## RECORD SET

+-------+

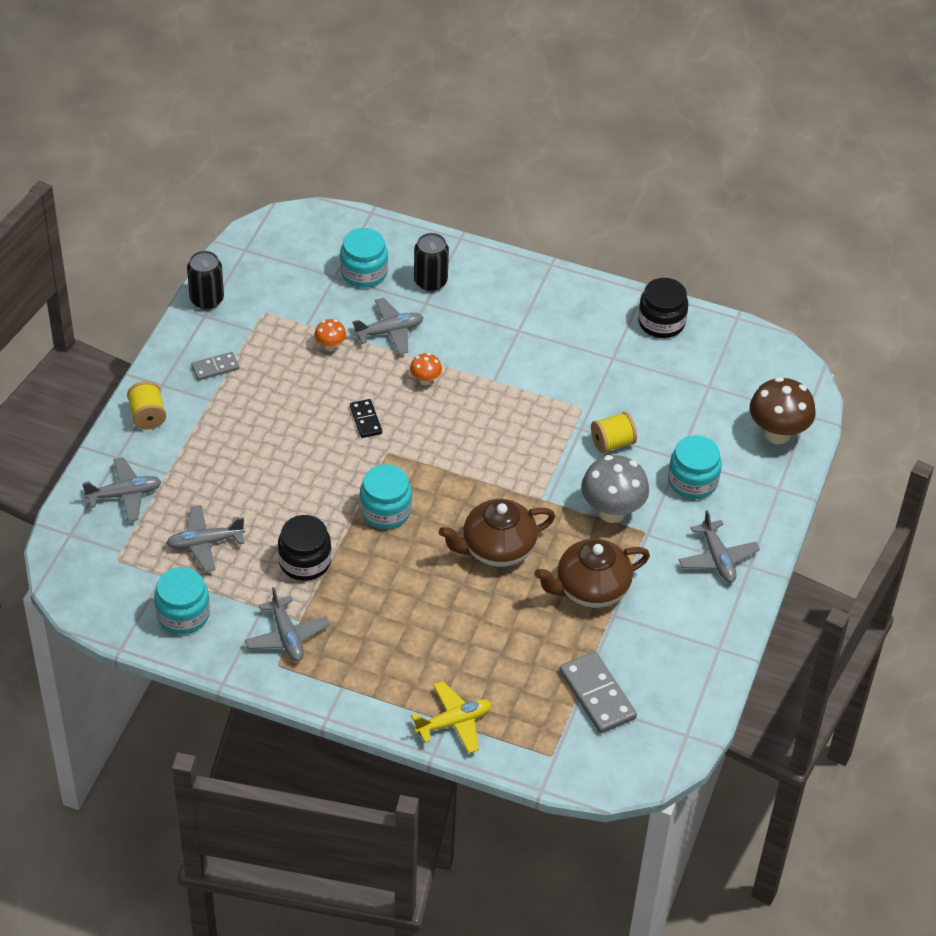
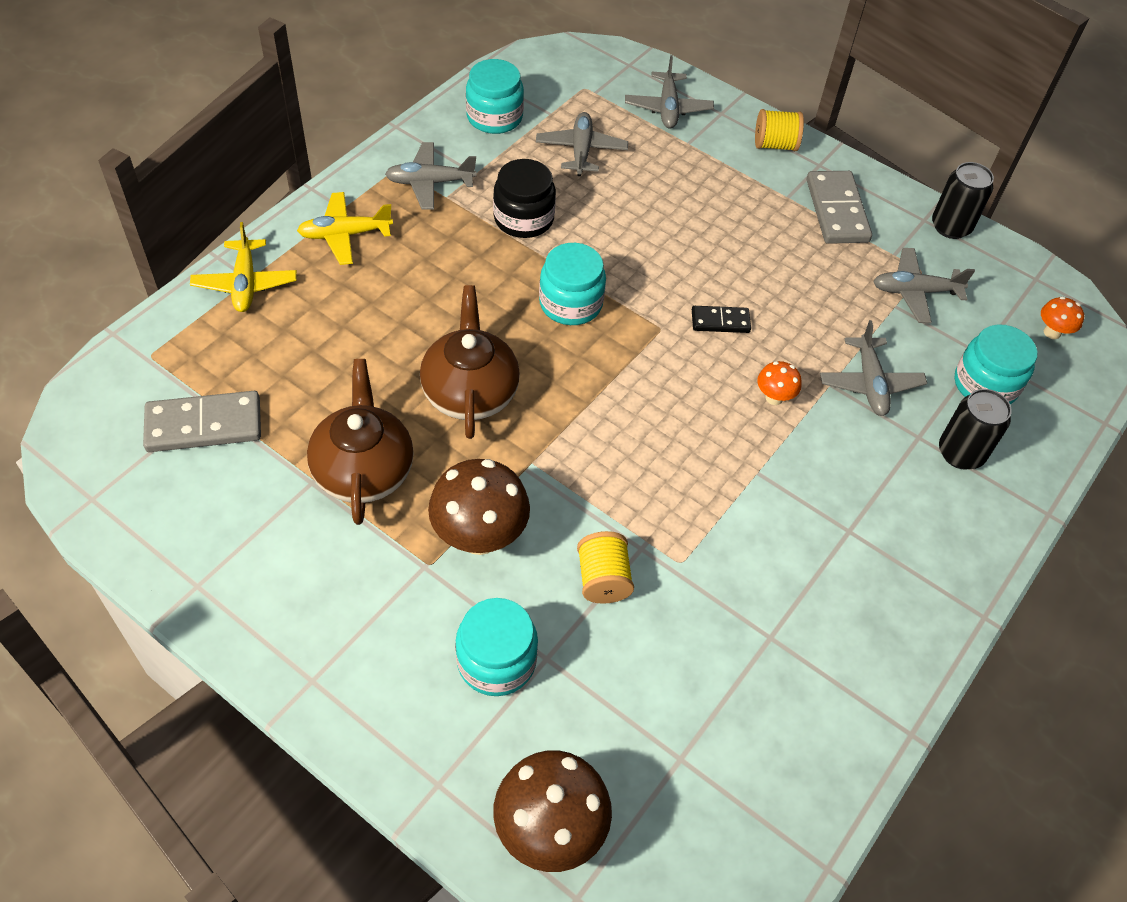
camera: 105 degrees right, 5 degrees up
(215, 368) = (836, 210): grey domino -> grey domino, size x1.76
(330, 346) = (853, 318): orange mushroom -> orange mushroom (1052, 332)
(372, 675) = (345, 235): none -> yellow plane
(612, 512) = (479, 537): grey mushroom -> brown mushroom
(661, 322) = (835, 736): black jar -> none
(717, 558) = (344, 641): grey plane -> grey plane (915, 292)

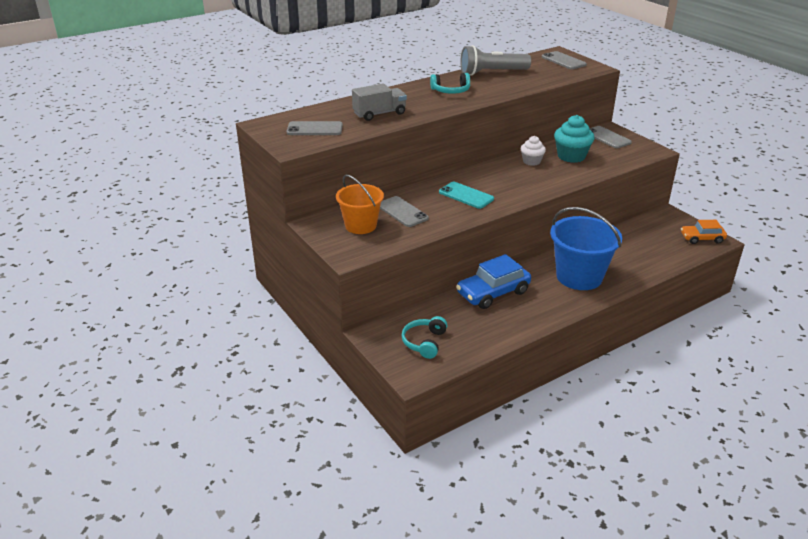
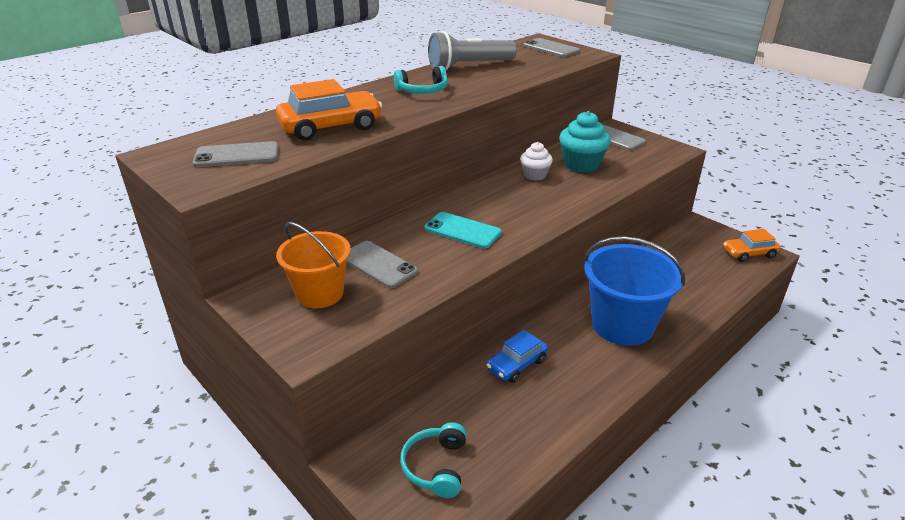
camera: 10 degrees left, 0 degrees up
(379, 114) = (330, 127): grey truck -> orange car
(493, 293) = (516, 364): blue car -> blue car, size x0.63

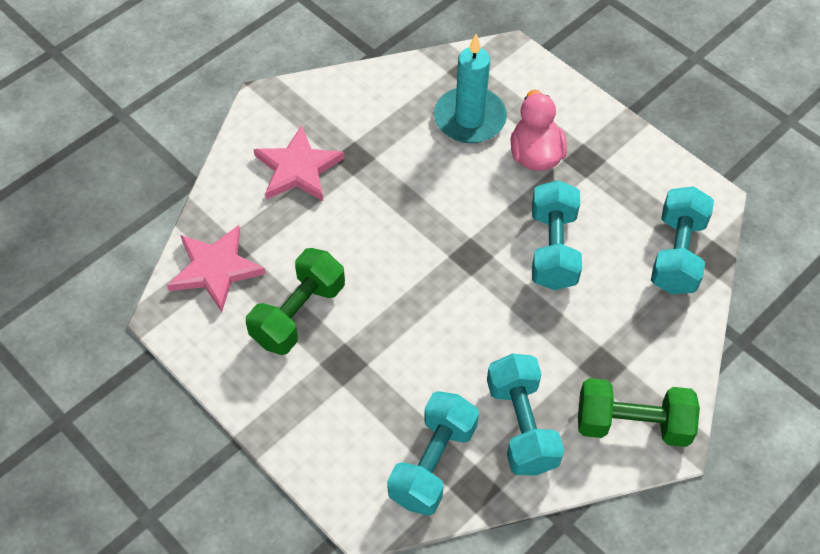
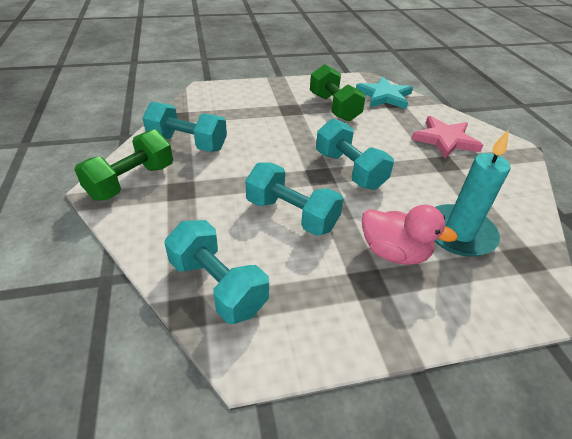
camera: 120 degrees right, 15 degrees down
(216, 269) = (384, 96): pink star -> turquoise star
(433, 463) = (206, 111): turquoise dumbbell -> turquoise dumbbell (349, 170)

+-------+

## PROMPT
What are the lines from the one containing "(661, 322) = (835, 736): black jar -> none" through the end of the records? Write them out exactly, leaving out the pictures.

## ANSWER BOX
(661, 322) = (835, 736): black jar -> none
(717, 558) = (344, 641): grey plane -> grey plane (915, 292)

camera: 10 degrees left, 0 degrees up
(379, 114) = (330, 127): grey truck -> orange car
(493, 293) = (516, 364): blue car -> blue car, size x0.63

camera: 120 degrees right, 15 degrees down
(216, 269) = (384, 96): pink star -> turquoise star
(433, 463) = (206, 111): turquoise dumbbell -> turquoise dumbbell (349, 170)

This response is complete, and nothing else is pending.